WHAT YOU WILL DO — Your copy of the lines below must match them exactly and contain no images.

GIVEN DATA —
=== Section Start ===

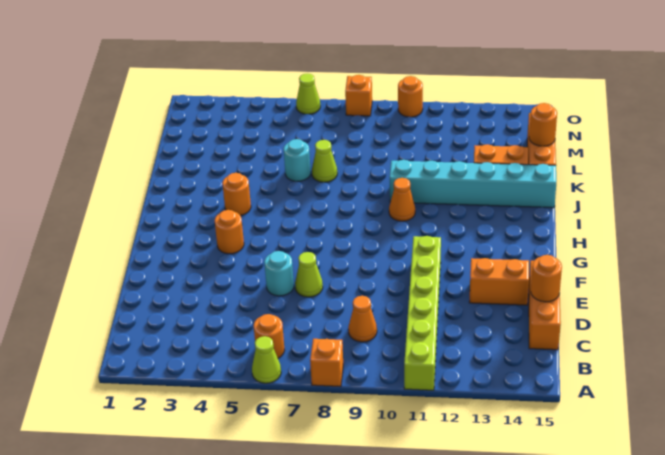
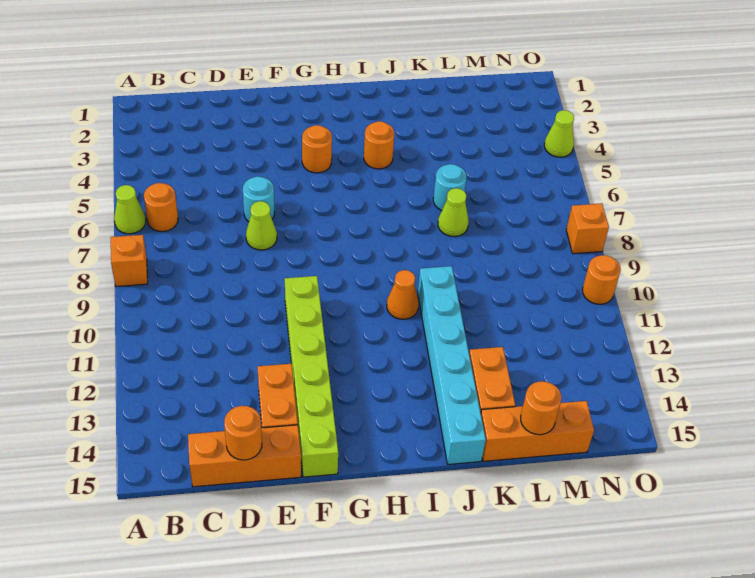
lime brick A11:F11 level 1 -> lime brick F10:F15 level 1
orange cone C9 level 1 -> none
lime cone O6 level 1 -> lime cone O4 level 1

=== Section End ===

EXERCISE ANSWER —
lime brick A11:F11 level 1 -> lime brick F10:F15 level 1
orange cone C9 level 1 -> none
lime cone O6 level 1 -> lime cone O4 level 1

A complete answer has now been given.